Beginning with the line that holds "brown brick F9:G9", write out each line exactly as it stands until the end of the data, and include no pictures.

_ _ _

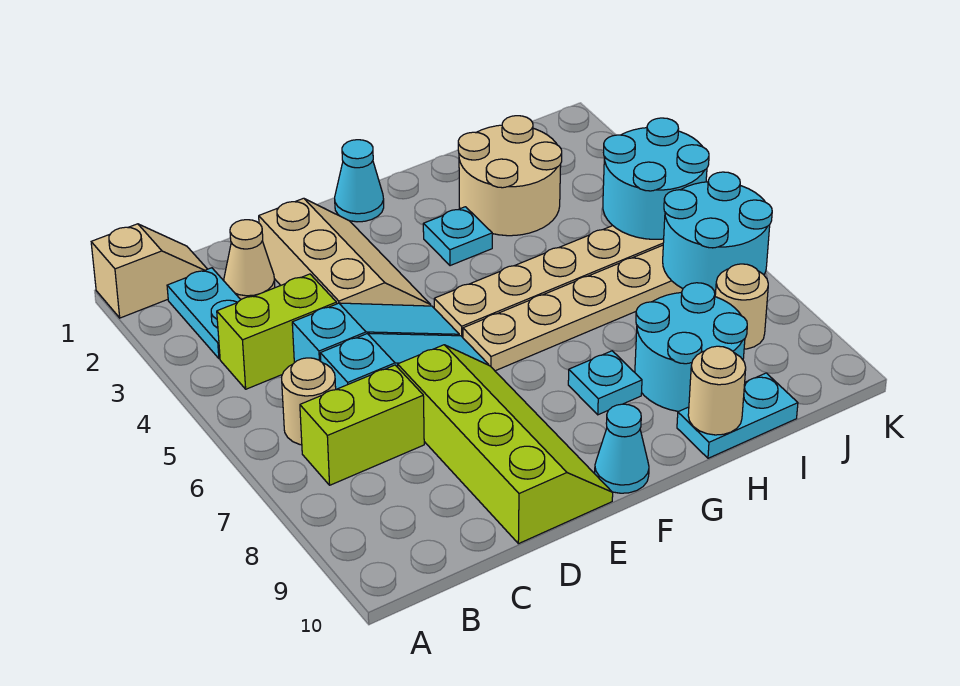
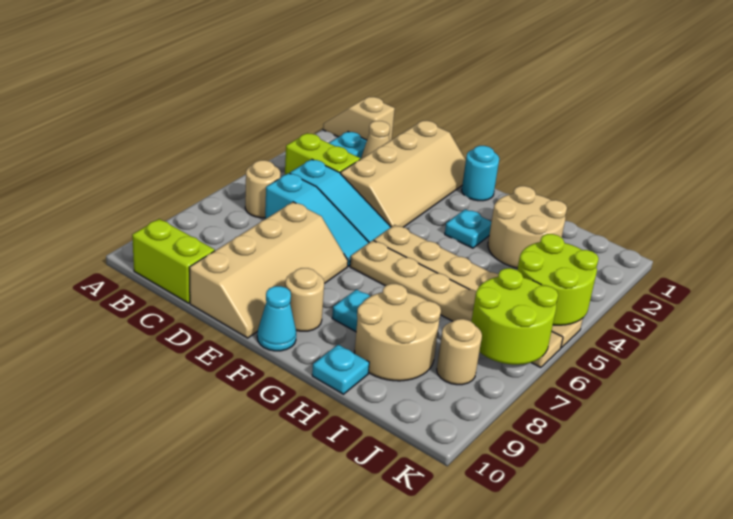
tan slope A1:B1 level 1 top A -> tan slope A1:B1 level 1 top B
lime brick B7:C7 level 1 -> lime brick B10:C10 level 1
tan slope D2:E4 level 1 top D -> tan slope D1:E4 level 1 top D
lime slope D7:E10 level 1 top D -> tan slope D7:E10 level 1 top D
cyan cone F1 level 1 -> cyan round brick F1 level 1
cyan round brick H8:I9 level 1 -> tan round brick H8:I9 level 1
cyan plate H10:I10 level 1 -> cyan plate H10 level 1
tan round brick H10 level 2 -> tan round brick F9 level 1
cyan round brick J4:K5 level 2 -> lime round brick J4:K5 level 2
cyan round brick J6:K7 level 2 -> lime round brick J6:K7 level 2

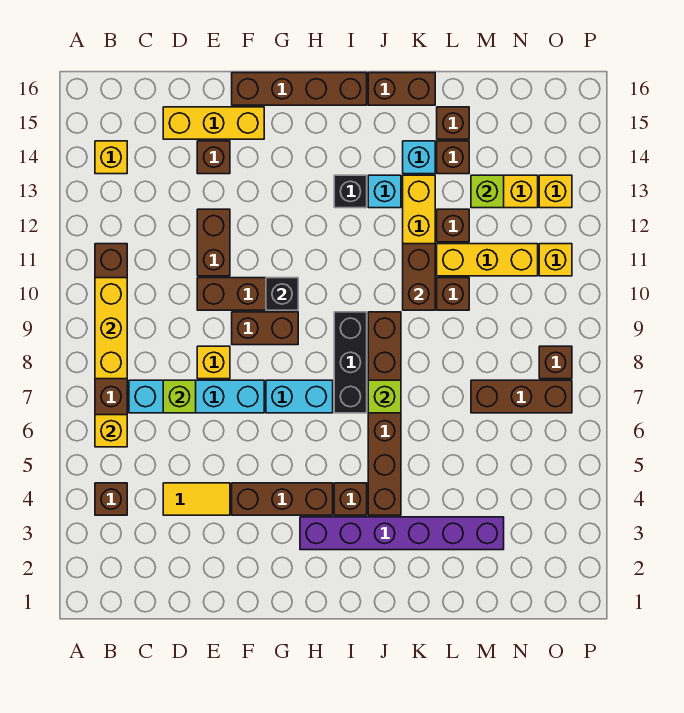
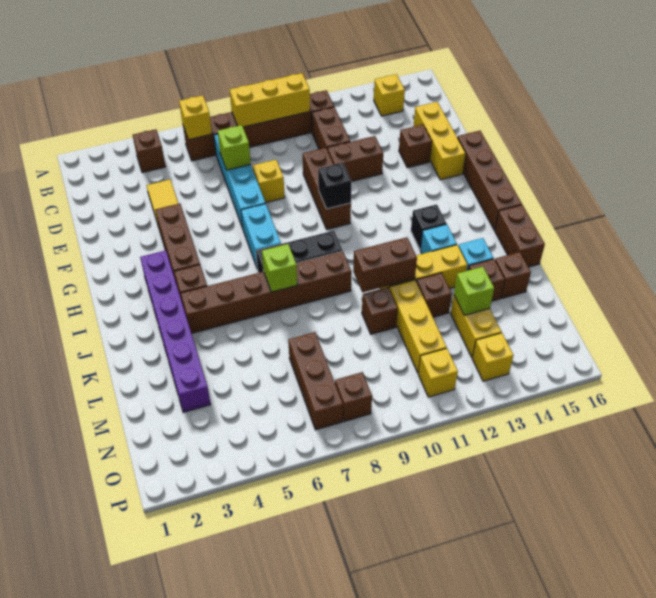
brown brick F9:G9 level 1 -> brown brick C11:D11 level 1

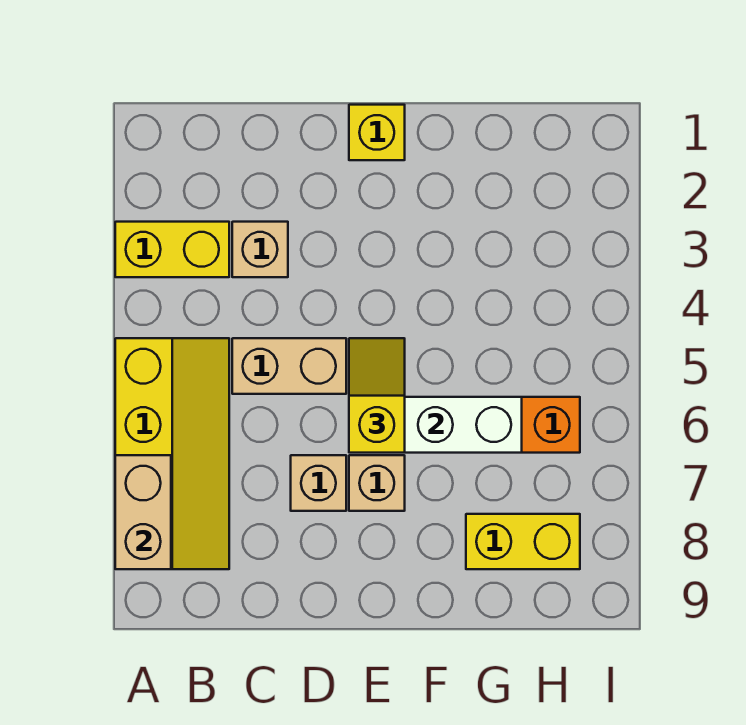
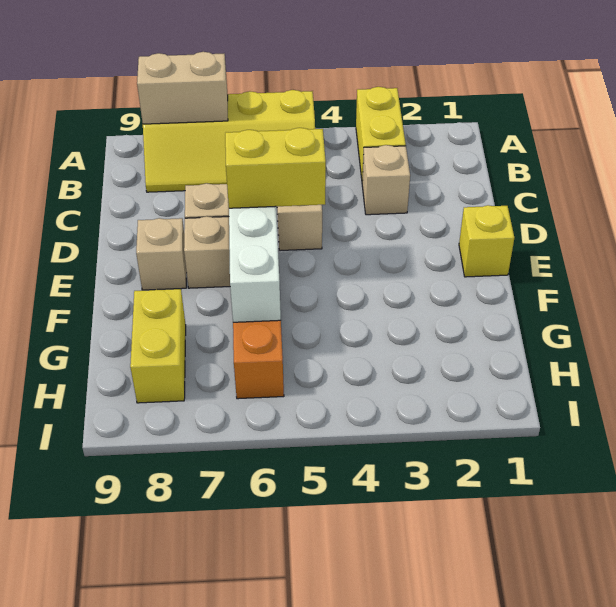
yellow slope E5:E6 level 3 top 6 -> yellow brick E5:E6 level 3
none -> tan brick E8 level 1

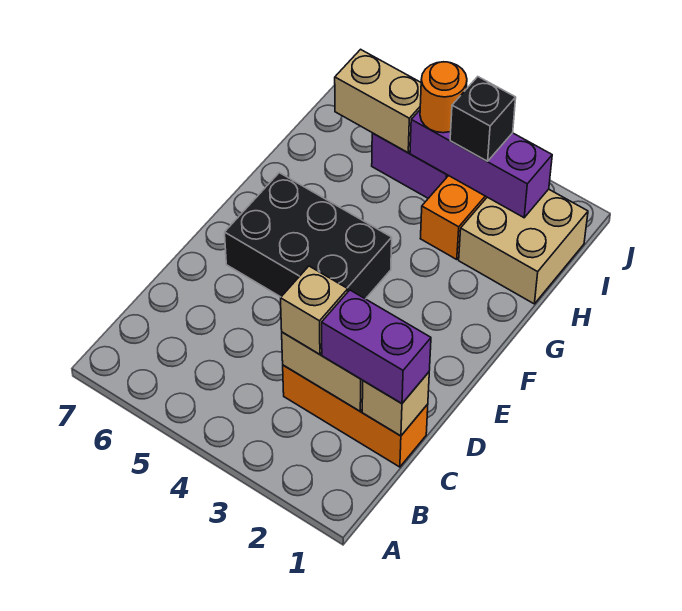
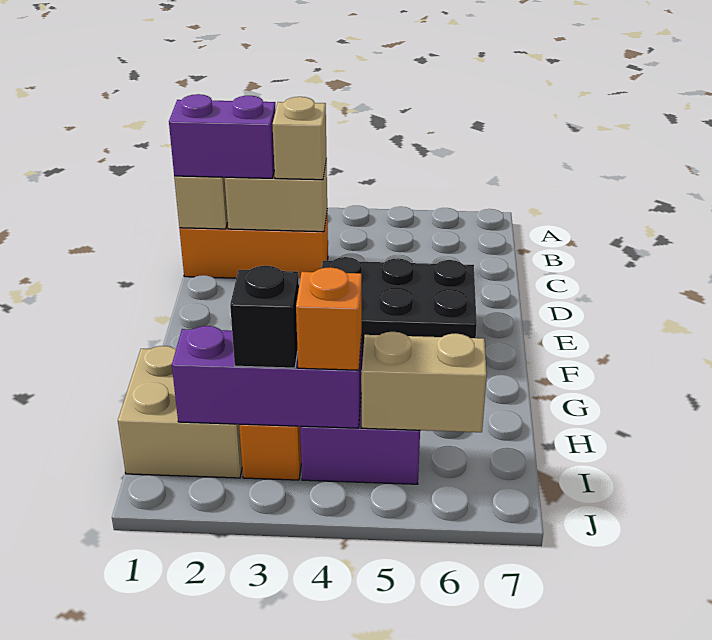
orange round brick I4 level 3 -> orange brick I4 level 3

_ _ _

> **Result for this exercise**
brown brick F9:G9 level 1 -> brown brick C11:D11 level 1

yellow slope E5:E6 level 3 top 6 -> yellow brick E5:E6 level 3
none -> tan brick E8 level 1

orange round brick I4 level 3 -> orange brick I4 level 3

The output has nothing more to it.